BRIEF: Set down, exactly as written, every line from the top of the records below to the line containing "AUDIO pin TX: D13 -> RX", both ends included, and no others.

Stored dataset items:

==============================

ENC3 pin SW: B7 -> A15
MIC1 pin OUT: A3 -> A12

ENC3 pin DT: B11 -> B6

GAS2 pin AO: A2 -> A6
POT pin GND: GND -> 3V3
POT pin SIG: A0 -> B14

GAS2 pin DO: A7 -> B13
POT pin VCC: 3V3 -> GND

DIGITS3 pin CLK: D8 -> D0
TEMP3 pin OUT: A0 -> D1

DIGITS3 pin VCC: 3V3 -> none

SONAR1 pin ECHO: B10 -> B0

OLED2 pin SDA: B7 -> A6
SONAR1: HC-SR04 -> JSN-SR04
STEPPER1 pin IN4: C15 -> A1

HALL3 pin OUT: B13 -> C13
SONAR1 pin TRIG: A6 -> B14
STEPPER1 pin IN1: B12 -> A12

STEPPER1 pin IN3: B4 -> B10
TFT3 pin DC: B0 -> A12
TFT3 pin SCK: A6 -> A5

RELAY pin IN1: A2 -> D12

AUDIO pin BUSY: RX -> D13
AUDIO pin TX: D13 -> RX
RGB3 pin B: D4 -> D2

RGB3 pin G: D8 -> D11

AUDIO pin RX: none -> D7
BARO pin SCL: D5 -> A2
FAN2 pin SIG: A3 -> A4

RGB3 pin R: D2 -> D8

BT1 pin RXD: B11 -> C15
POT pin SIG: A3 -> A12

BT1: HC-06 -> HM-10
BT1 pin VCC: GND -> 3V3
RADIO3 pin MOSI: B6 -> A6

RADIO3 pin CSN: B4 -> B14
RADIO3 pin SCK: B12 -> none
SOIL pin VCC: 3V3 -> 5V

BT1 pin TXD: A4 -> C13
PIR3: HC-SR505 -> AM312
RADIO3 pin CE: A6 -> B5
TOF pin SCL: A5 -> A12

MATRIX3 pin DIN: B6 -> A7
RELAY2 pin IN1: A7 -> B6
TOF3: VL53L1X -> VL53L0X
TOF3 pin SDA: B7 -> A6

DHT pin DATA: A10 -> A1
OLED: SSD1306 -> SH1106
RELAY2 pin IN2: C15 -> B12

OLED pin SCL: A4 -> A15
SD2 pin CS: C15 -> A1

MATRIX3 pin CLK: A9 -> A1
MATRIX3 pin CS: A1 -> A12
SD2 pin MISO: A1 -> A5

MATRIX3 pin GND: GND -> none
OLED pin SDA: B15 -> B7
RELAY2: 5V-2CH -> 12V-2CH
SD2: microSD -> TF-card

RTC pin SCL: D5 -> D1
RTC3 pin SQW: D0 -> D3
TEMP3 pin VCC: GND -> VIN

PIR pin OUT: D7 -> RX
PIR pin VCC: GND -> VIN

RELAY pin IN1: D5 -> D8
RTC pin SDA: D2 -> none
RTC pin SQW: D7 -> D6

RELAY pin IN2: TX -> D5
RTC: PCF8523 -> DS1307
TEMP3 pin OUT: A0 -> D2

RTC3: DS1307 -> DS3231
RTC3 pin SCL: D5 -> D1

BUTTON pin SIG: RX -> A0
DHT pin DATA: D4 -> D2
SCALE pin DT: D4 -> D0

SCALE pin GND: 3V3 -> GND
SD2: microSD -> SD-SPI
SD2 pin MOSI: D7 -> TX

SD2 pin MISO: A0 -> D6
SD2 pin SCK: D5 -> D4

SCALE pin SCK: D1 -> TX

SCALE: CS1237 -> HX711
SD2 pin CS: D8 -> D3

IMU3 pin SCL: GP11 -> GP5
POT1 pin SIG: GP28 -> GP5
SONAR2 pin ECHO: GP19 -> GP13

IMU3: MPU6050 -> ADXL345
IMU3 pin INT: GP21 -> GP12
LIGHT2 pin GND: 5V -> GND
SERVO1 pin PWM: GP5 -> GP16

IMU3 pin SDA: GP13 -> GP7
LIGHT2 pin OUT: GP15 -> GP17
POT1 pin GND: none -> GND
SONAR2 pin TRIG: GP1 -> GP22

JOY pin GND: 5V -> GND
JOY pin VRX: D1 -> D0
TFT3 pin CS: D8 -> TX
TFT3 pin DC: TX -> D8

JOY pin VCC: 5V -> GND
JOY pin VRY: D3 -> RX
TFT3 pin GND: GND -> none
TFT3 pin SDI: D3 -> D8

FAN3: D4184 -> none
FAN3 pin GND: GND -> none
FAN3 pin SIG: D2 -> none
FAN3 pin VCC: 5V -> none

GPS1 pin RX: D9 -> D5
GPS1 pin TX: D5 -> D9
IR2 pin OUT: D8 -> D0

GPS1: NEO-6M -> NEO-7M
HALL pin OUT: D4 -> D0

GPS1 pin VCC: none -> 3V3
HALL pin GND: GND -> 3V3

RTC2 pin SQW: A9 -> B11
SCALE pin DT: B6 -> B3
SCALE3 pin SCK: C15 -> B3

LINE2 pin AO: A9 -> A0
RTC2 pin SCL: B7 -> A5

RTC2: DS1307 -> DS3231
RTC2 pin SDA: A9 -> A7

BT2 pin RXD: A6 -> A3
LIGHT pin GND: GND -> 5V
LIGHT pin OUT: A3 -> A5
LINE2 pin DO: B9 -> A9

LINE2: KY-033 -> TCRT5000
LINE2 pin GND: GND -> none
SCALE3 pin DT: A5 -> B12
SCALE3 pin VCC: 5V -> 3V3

==============================

TASK RESULT:
ENC3 pin SW: B7 -> A15
MIC1 pin OUT: A3 -> A12

ENC3 pin DT: B11 -> B6

GAS2 pin AO: A2 -> A6
POT pin GND: GND -> 3V3
POT pin SIG: A0 -> B14

GAS2 pin DO: A7 -> B13
POT pin VCC: 3V3 -> GND

DIGITS3 pin CLK: D8 -> D0
TEMP3 pin OUT: A0 -> D1

DIGITS3 pin VCC: 3V3 -> none

SONAR1 pin ECHO: B10 -> B0

OLED2 pin SDA: B7 -> A6
SONAR1: HC-SR04 -> JSN-SR04
STEPPER1 pin IN4: C15 -> A1

HALL3 pin OUT: B13 -> C13
SONAR1 pin TRIG: A6 -> B14
STEPPER1 pin IN1: B12 -> A12

STEPPER1 pin IN3: B4 -> B10
TFT3 pin DC: B0 -> A12
TFT3 pin SCK: A6 -> A5

RELAY pin IN1: A2 -> D12

AUDIO pin BUSY: RX -> D13
AUDIO pin TX: D13 -> RX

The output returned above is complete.